## Brief
Please copy out the entries exactly, skipping any pictures.

## Task data

____

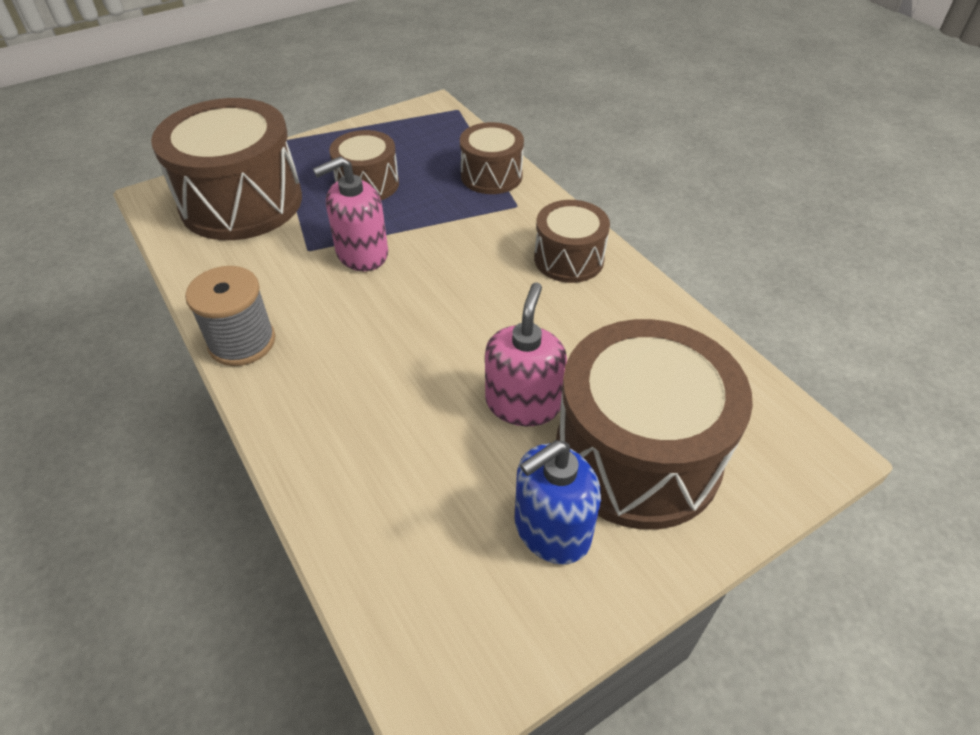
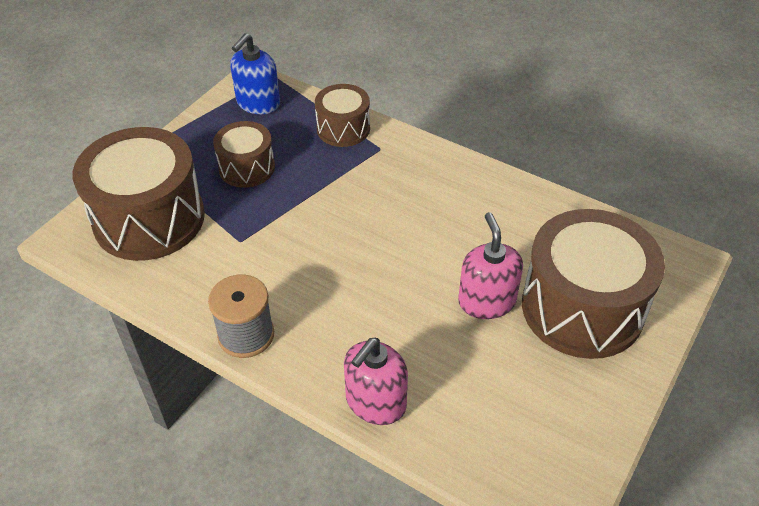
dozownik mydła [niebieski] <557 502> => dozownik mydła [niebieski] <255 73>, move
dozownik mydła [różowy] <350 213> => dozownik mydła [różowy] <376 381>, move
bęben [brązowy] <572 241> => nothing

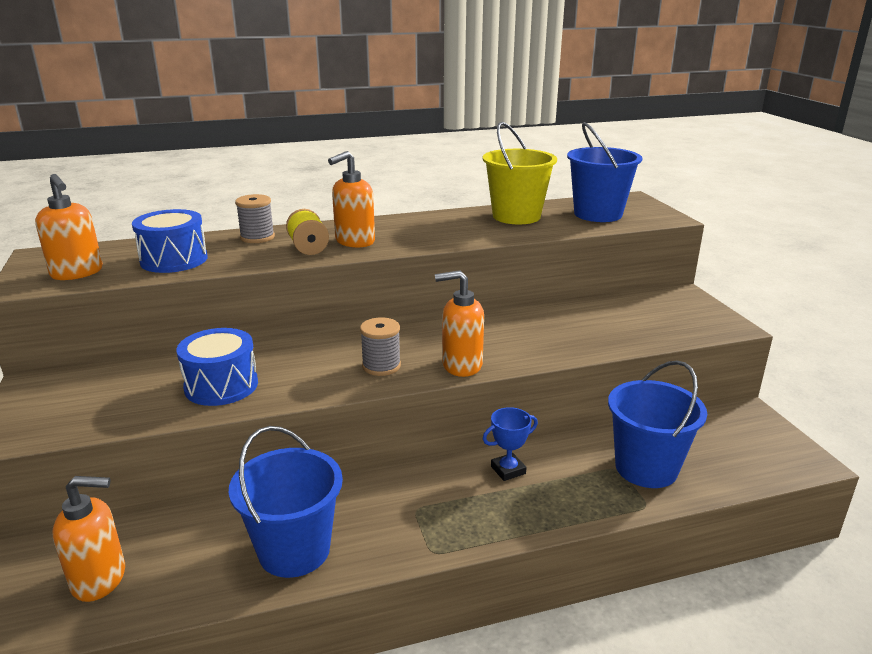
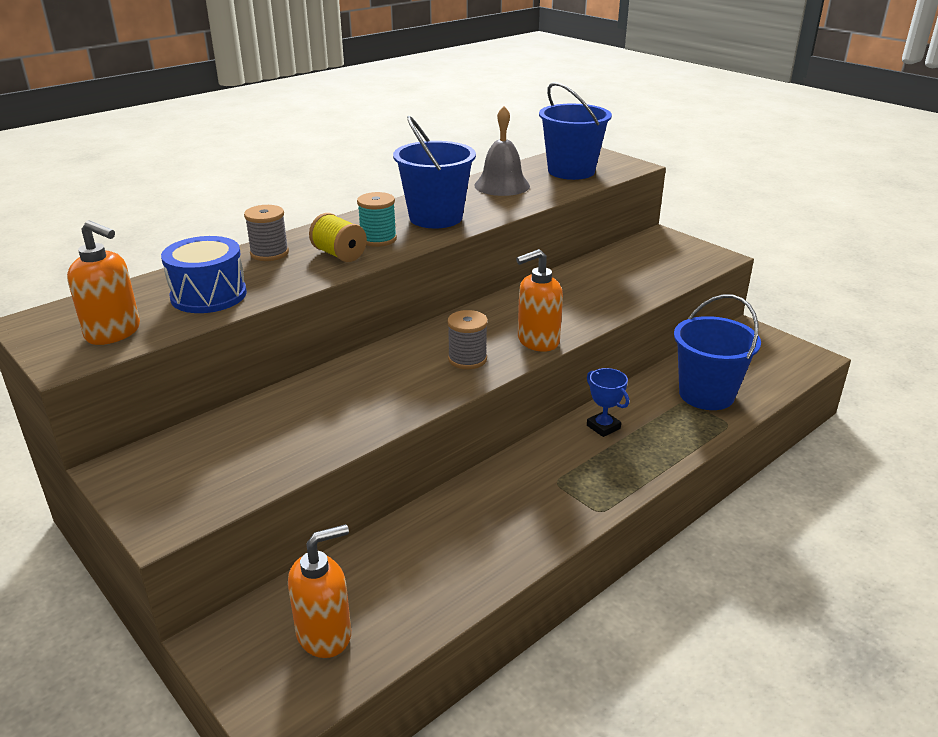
dozownik mydła [pomarańczowy] <351 199> => szpulka [turkusowy] <377 219>
wiadro [niebieski] <286 502> => wiadro [niebieski] <434 172>, move
wiadro [żółty] <520 173> => dzwonek [szary] <502 151>
puchar [niebieski] <510 444> => puchar [niebieski] <608 402>, 75 degrees counterclockwise
bęben [niebieski] <217 367> => nothing

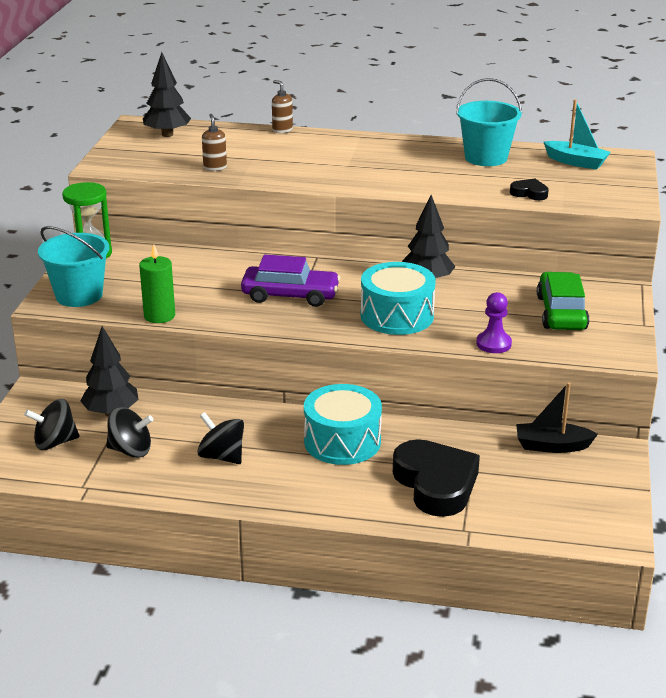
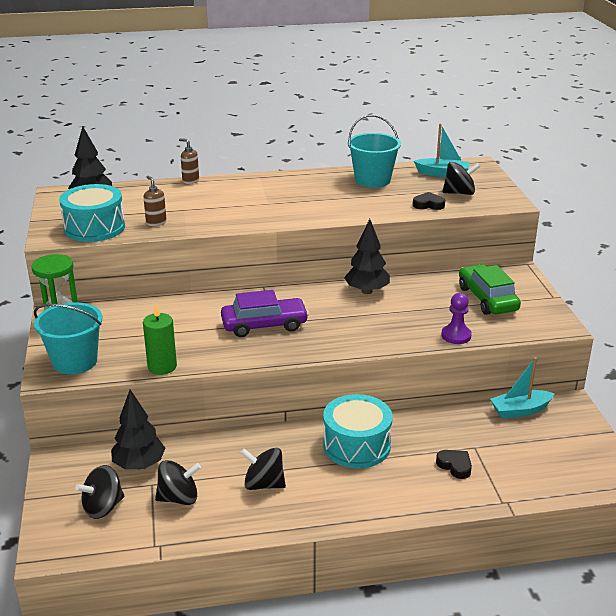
bęben [turkusowy] <398 298> => bęben [turkusowy] <92 213>, move
serce [czarny] <436 478> => serce [czarny] <454 464>, x0.45
nothing => bączek [czarny] <461 178>
łódka [czarny] <557 417> => łódka [turkusowy] <522 388>

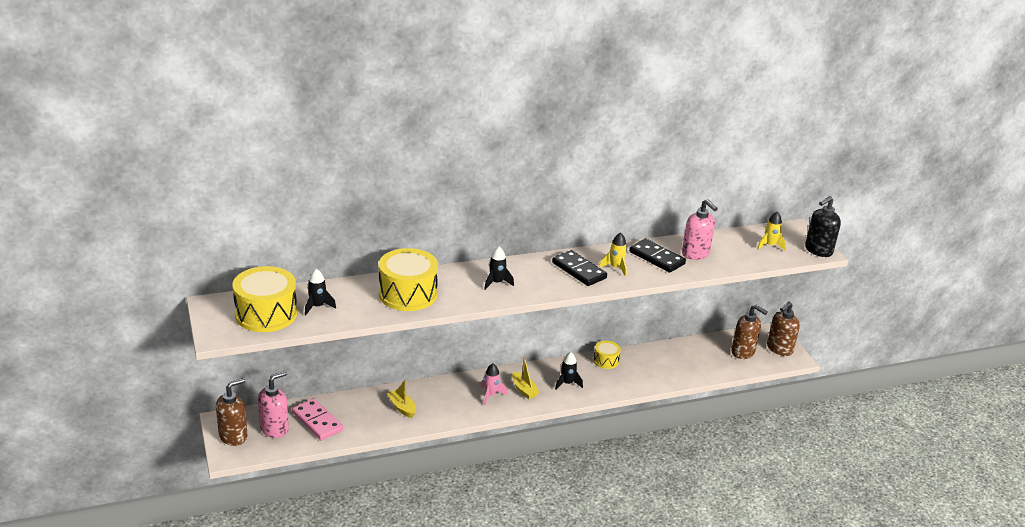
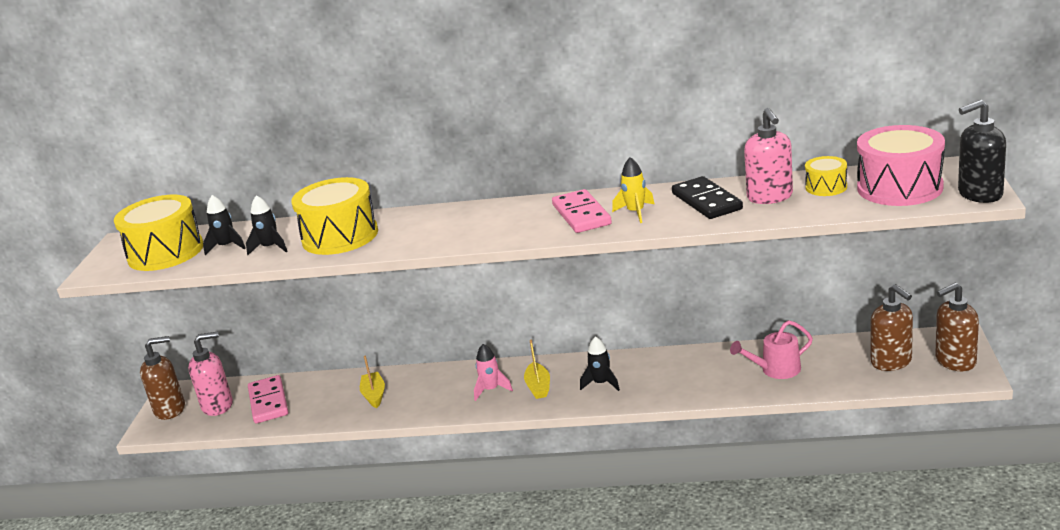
rakieta [czarny] <499 268> => rakieta [czarny] <267 225>, move
kostka domina [czarny] <579 268> => kostka domina [różowy] <582 211>
nothing => konewka [różowy] <771 349>
bęben [żółty] <607 355> => bęben [żółty] <826 176>, move
rakieta [żółty] <771 231> => bęben [różowy] <901 165>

____

## Response below
dozownik mydła [niebieski] <557 502> => dozownik mydła [niebieski] <255 73>, move
dozownik mydła [różowy] <350 213> => dozownik mydła [różowy] <376 381>, move
bęben [brązowy] <572 241> => nothing

dozownik mydła [pomarańczowy] <351 199> => szpulka [turkusowy] <377 219>
wiadro [niebieski] <286 502> => wiadro [niebieski] <434 172>, move
wiadro [żółty] <520 173> => dzwonek [szary] <502 151>
puchar [niebieski] <510 444> => puchar [niebieski] <608 402>, 75 degrees counterclockwise
bęben [niebieski] <217 367> => nothing

bęben [turkusowy] <398 298> => bęben [turkusowy] <92 213>, move
serce [czarny] <436 478> => serce [czarny] <454 464>, x0.45
nothing => bączek [czarny] <461 178>
łódka [czarny] <557 417> => łódka [turkusowy] <522 388>

rakieta [czarny] <499 268> => rakieta [czarny] <267 225>, move
kostka domina [czarny] <579 268> => kostka domina [różowy] <582 211>
nothing => konewka [różowy] <771 349>
bęben [żółty] <607 355> => bęben [żółty] <826 176>, move
rakieta [żółty] <771 231> => bęben [różowy] <901 165>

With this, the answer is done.